── GIVEN ENTRIES ──
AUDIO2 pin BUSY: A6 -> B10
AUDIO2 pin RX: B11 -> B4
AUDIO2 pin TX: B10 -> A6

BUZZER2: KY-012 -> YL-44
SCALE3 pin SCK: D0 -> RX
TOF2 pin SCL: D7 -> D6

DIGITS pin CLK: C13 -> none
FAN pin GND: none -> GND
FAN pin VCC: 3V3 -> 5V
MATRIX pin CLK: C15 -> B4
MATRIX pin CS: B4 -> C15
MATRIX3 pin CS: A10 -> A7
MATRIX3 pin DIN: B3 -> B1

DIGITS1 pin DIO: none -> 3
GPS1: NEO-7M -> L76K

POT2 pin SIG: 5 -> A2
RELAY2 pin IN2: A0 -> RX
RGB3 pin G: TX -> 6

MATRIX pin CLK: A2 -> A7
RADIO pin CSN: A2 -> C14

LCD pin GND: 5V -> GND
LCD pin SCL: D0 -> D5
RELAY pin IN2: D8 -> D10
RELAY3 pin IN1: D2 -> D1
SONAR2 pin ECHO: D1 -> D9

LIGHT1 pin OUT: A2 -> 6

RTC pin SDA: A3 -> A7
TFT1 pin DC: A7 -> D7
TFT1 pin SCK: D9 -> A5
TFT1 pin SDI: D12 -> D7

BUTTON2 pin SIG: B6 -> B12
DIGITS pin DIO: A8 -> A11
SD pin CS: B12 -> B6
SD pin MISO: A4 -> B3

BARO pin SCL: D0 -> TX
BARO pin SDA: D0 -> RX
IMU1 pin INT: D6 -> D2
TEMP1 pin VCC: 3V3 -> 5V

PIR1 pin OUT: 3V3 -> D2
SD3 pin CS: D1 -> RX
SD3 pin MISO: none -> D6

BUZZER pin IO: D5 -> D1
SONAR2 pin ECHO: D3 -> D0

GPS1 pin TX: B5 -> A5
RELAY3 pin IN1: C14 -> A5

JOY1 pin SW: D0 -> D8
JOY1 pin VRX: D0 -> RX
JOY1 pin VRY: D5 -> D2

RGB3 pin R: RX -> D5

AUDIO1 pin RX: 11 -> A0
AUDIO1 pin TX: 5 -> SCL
───
### WHAT IS REQUIRED
Return all of the data above, keeping every line exactly as it appears.

### RESULT
AUDIO2 pin BUSY: A6 -> B10
AUDIO2 pin RX: B11 -> B4
AUDIO2 pin TX: B10 -> A6

BUZZER2: KY-012 -> YL-44
SCALE3 pin SCK: D0 -> RX
TOF2 pin SCL: D7 -> D6

DIGITS pin CLK: C13 -> none
FAN pin GND: none -> GND
FAN pin VCC: 3V3 -> 5V
MATRIX pin CLK: C15 -> B4
MATRIX pin CS: B4 -> C15
MATRIX3 pin CS: A10 -> A7
MATRIX3 pin DIN: B3 -> B1

DIGITS1 pin DIO: none -> 3
GPS1: NEO-7M -> L76K

POT2 pin SIG: 5 -> A2
RELAY2 pin IN2: A0 -> RX
RGB3 pin G: TX -> 6

MATRIX pin CLK: A2 -> A7
RADIO pin CSN: A2 -> C14

LCD pin GND: 5V -> GND
LCD pin SCL: D0 -> D5
RELAY pin IN2: D8 -> D10
RELAY3 pin IN1: D2 -> D1
SONAR2 pin ECHO: D1 -> D9

LIGHT1 pin OUT: A2 -> 6

RTC pin SDA: A3 -> A7
TFT1 pin DC: A7 -> D7
TFT1 pin SCK: D9 -> A5
TFT1 pin SDI: D12 -> D7

BUTTON2 pin SIG: B6 -> B12
DIGITS pin DIO: A8 -> A11
SD pin CS: B12 -> B6
SD pin MISO: A4 -> B3

BARO pin SCL: D0 -> TX
BARO pin SDA: D0 -> RX
IMU1 pin INT: D6 -> D2
TEMP1 pin VCC: 3V3 -> 5V

PIR1 pin OUT: 3V3 -> D2
SD3 pin CS: D1 -> RX
SD3 pin MISO: none -> D6

BUZZER pin IO: D5 -> D1
SONAR2 pin ECHO: D3 -> D0

GPS1 pin TX: B5 -> A5
RELAY3 pin IN1: C14 -> A5

JOY1 pin SW: D0 -> D8
JOY1 pin VRX: D0 -> RX
JOY1 pin VRY: D5 -> D2

RGB3 pin R: RX -> D5

AUDIO1 pin RX: 11 -> A0
AUDIO1 pin TX: 5 -> SCL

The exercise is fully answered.